Data section START
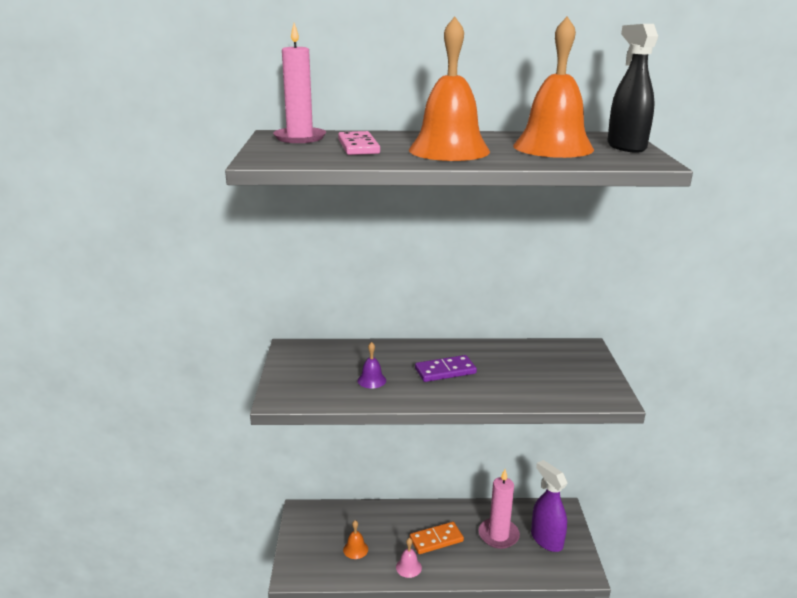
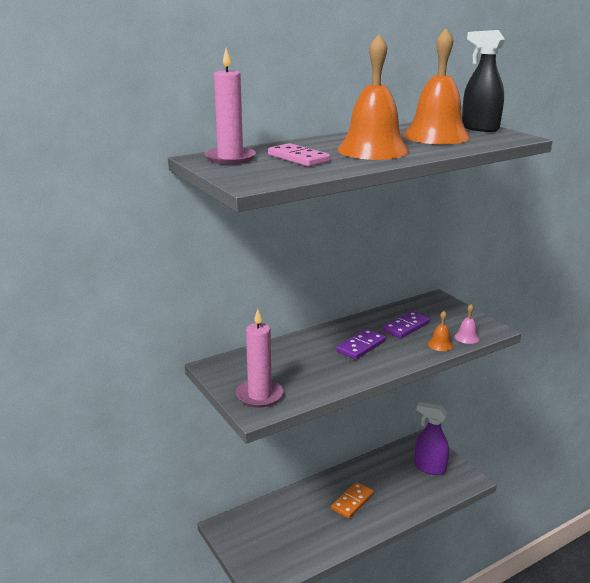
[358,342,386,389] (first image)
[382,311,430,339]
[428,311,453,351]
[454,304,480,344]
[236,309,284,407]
Data section END
Data section START
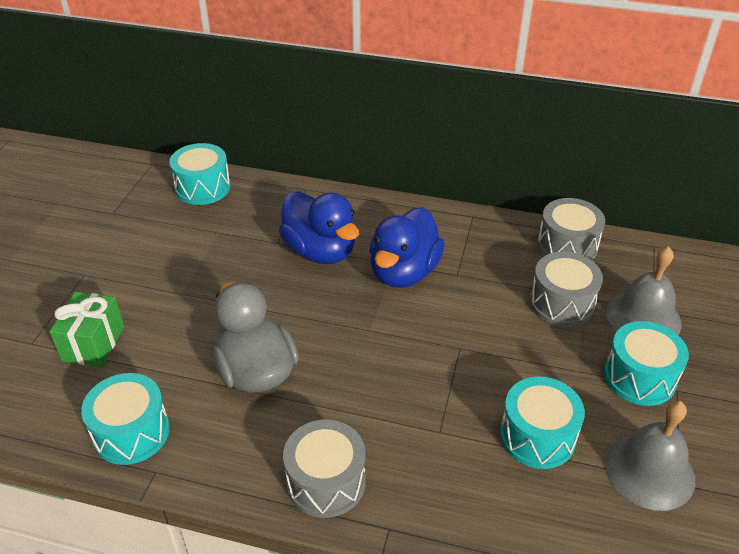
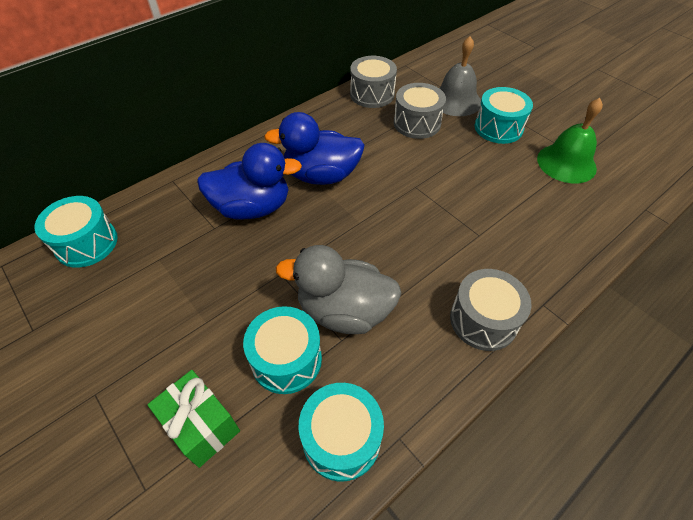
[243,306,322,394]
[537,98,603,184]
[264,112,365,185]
Data section END
Reproduce exactly, and with no other material, the lines between those holding "[382,311,430,339]" and "[236,309,284,407]", inclusive.

[382,311,430,339]
[428,311,453,351]
[454,304,480,344]
[236,309,284,407]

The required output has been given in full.